%%

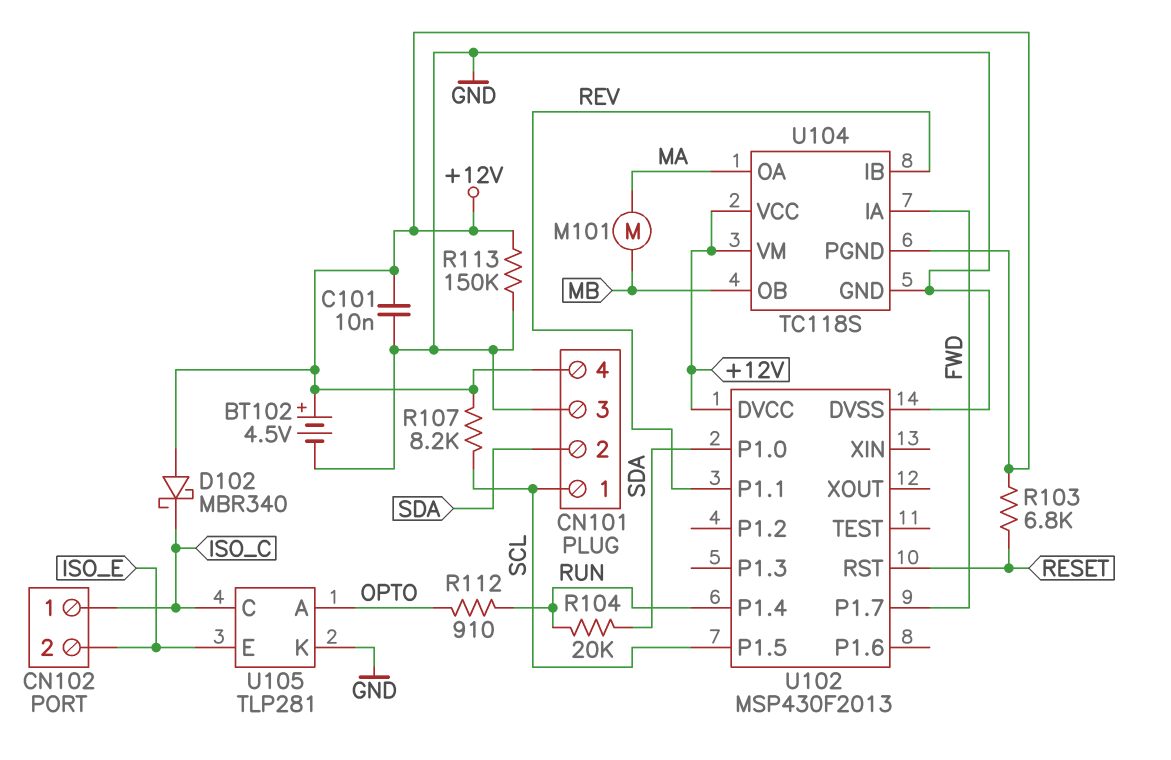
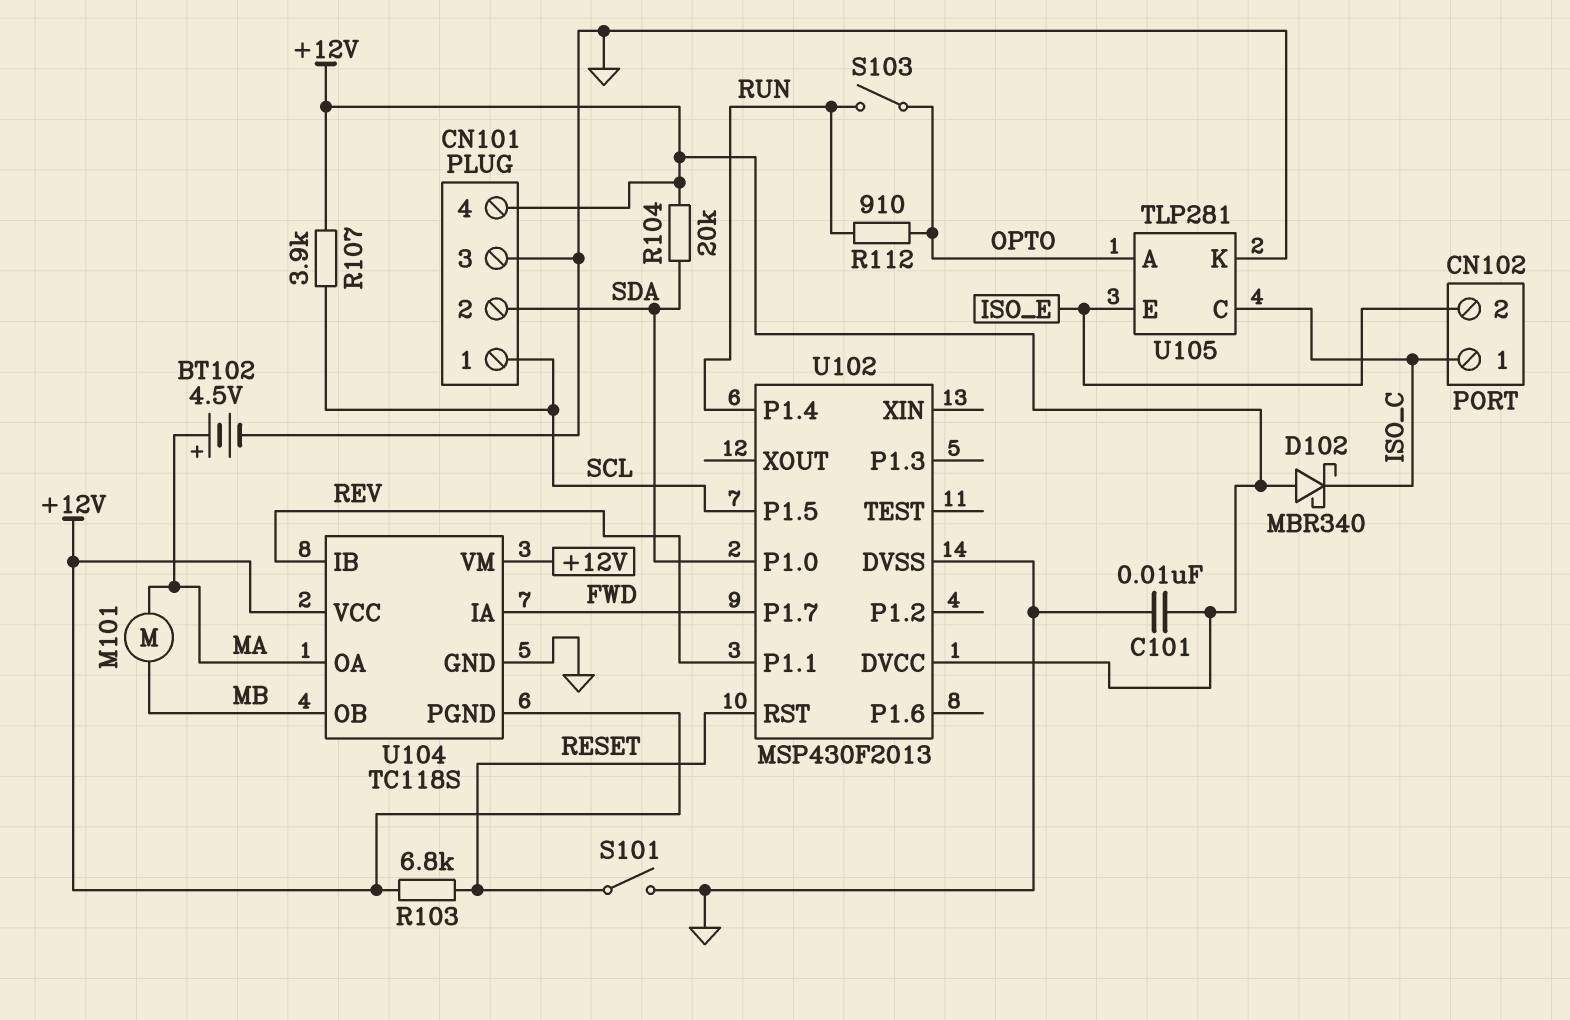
BT102: 4.5V (plus +12V, minus GND) -> 4.5V (plus MA, minus GND)
R104: 20k (RUN, SDA) -> 20k (+12V, SDA)
R107: 8.2k (+12V, SCL) -> 3.9k (+12V, SCL)
R113: 150k (+12V, GND) -> none
S101: none -> switch (GND, RESET)
S103: none -> switch (OPTO, RUN)

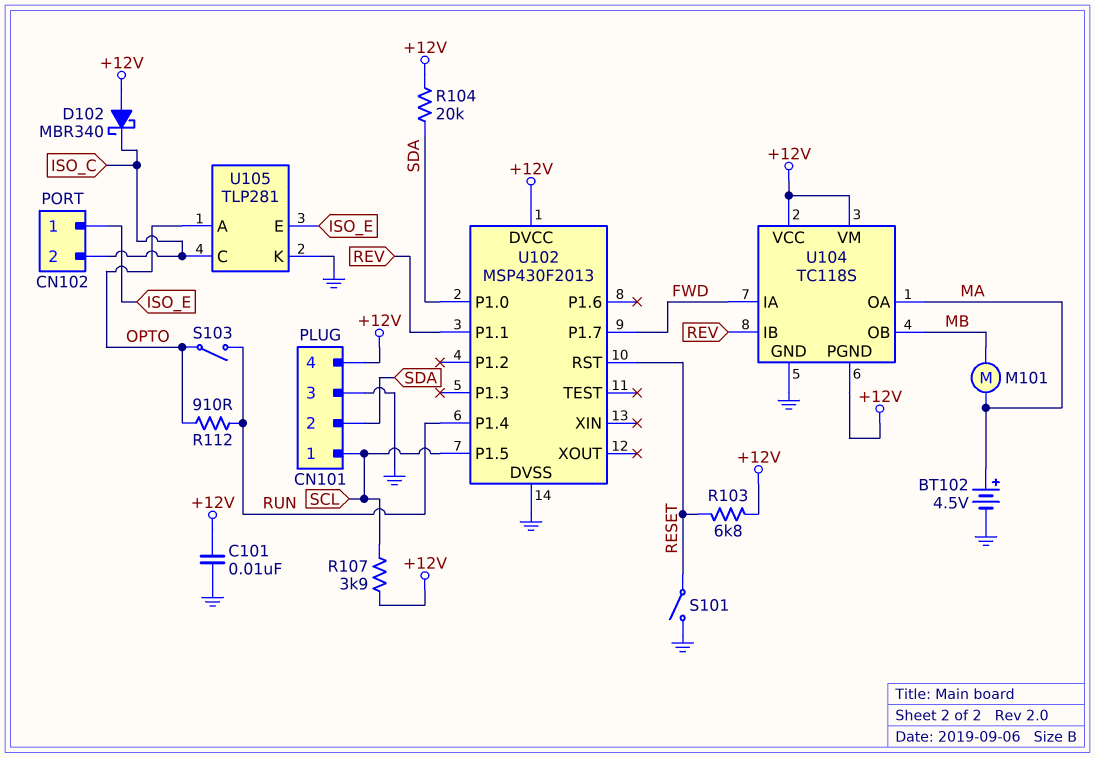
CN102 pin 1: ISO_C -> ISO_E
CN102 pin 2: ISO_E -> ISO_C

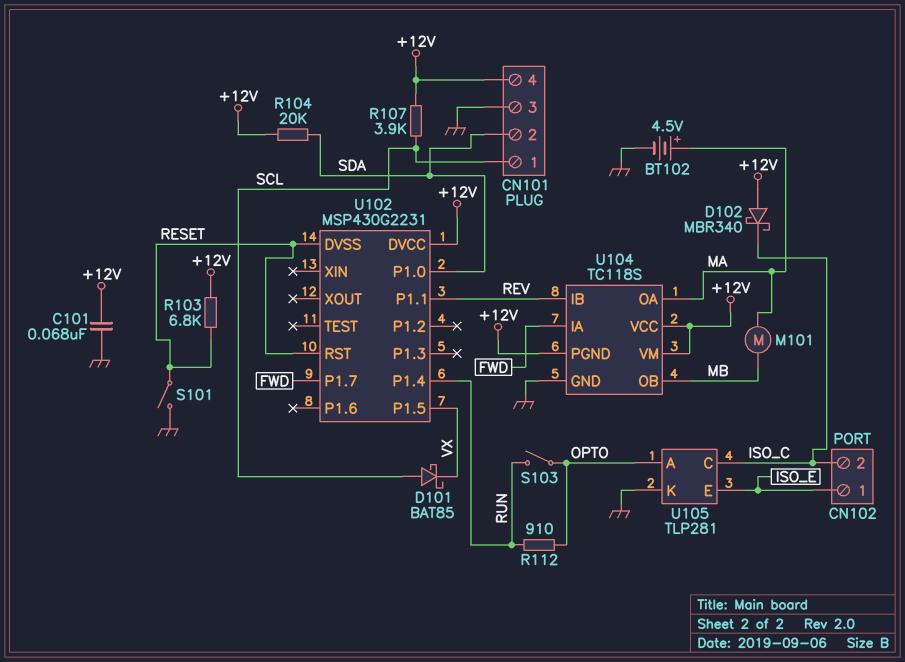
C101: 10nF (+12V, GND) -> 68nF (+12V, GND)
D101: none -> schottky BAT85 (A SCL, K VX)
U102: MSP430F2013 -> MSP430G2231
U102 pin DVSS: GND -> RESET
U102 pin P1.5: SCL -> VX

%%

Required work:
Every record, word for word, should be given back without its pictures.

Task solution:
BT102: 4.5V (plus +12V, minus GND) -> 4.5V (plus MA, minus GND)
R104: 20k (RUN, SDA) -> 20k (+12V, SDA)
R107: 8.2k (+12V, SCL) -> 3.9k (+12V, SCL)
R113: 150k (+12V, GND) -> none
S101: none -> switch (GND, RESET)
S103: none -> switch (OPTO, RUN)

CN102 pin 1: ISO_C -> ISO_E
CN102 pin 2: ISO_E -> ISO_C

C101: 10nF (+12V, GND) -> 68nF (+12V, GND)
D101: none -> schottky BAT85 (A SCL, K VX)
U102: MSP430F2013 -> MSP430G2231
U102 pin DVSS: GND -> RESET
U102 pin P1.5: SCL -> VX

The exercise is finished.